WORK TO BE COMPLETED: Restate all entries word for word, minus pictures.

RECORDS PROVIDED:
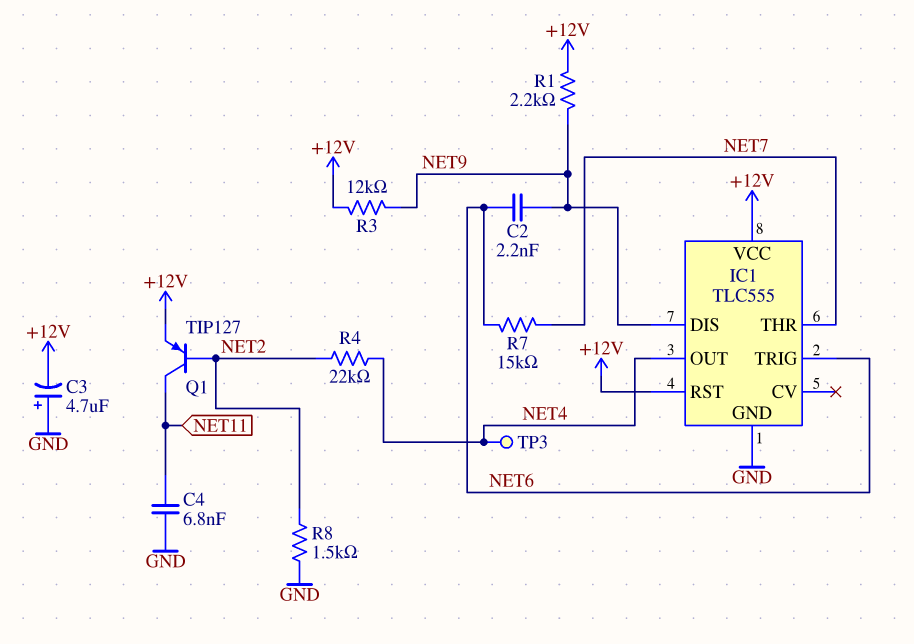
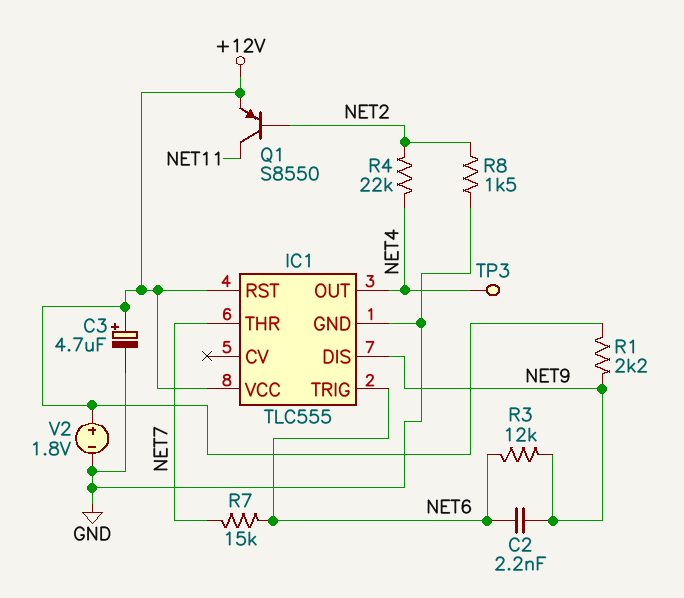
C3: 4.7uF (plus GND, minus +12V) -> 4.7uF (plus +12V, minus GND)
C4: 6.8nF (GND, NET11) -> none
Q1: PNP TIP127 (B NET2, C NET11, E +12V) -> PNP S8550 (B NET2, C NET11, E +12V)
R3: 12k (+12V, NET9) -> 12k (NET6, NET9)
V2: none -> 1.8V (plus +12V, minus GND)

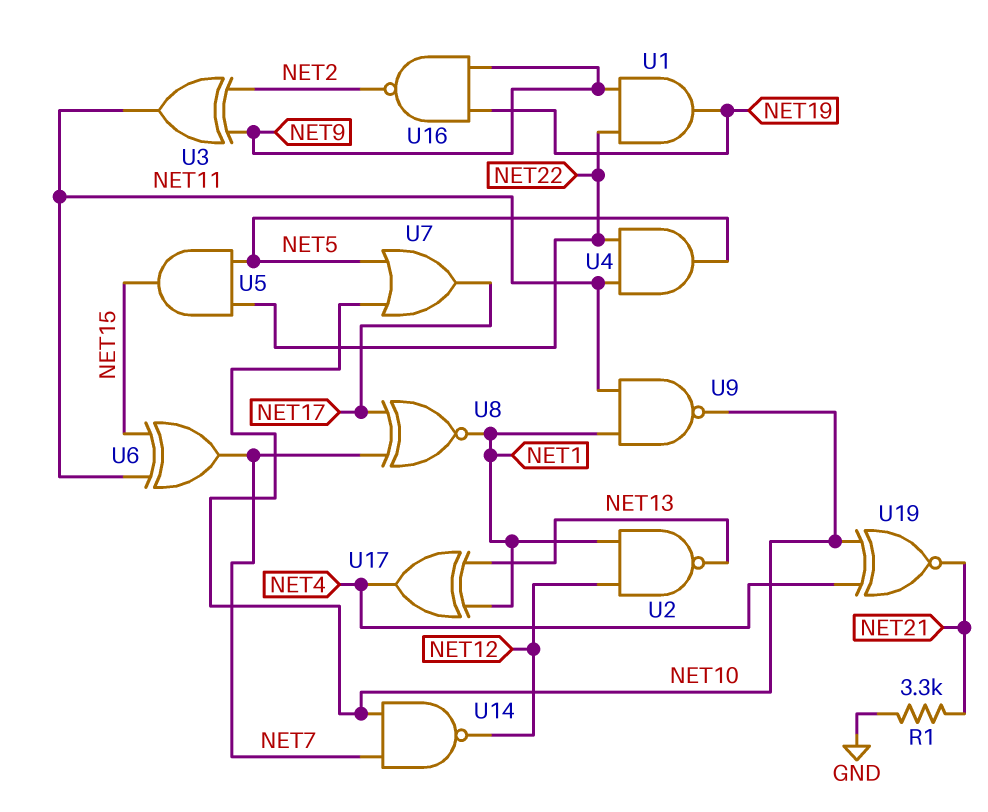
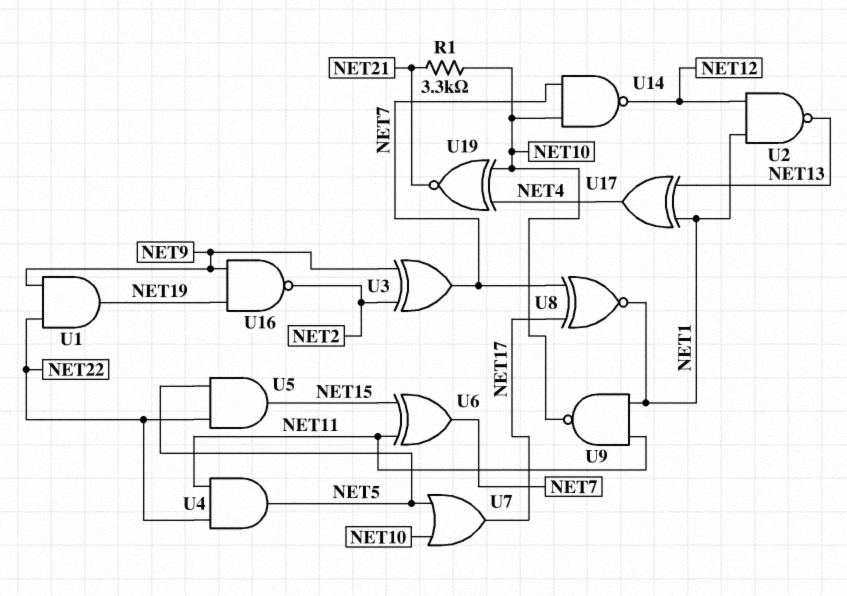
R1: 3.3k (GND, NET21) -> 3.3k (NET10, NET21)
U3: XOR (in NET2, in NET9, out NET11) -> XOR (in NET2, in NET9, out NET7)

PROBLEM SOLUTION:
C3: 4.7uF (plus GND, minus +12V) -> 4.7uF (plus +12V, minus GND)
C4: 6.8nF (GND, NET11) -> none
Q1: PNP TIP127 (B NET2, C NET11, E +12V) -> PNP S8550 (B NET2, C NET11, E +12V)
R3: 12k (+12V, NET9) -> 12k (NET6, NET9)
V2: none -> 1.8V (plus +12V, minus GND)

R1: 3.3k (GND, NET21) -> 3.3k (NET10, NET21)
U3: XOR (in NET2, in NET9, out NET11) -> XOR (in NET2, in NET9, out NET7)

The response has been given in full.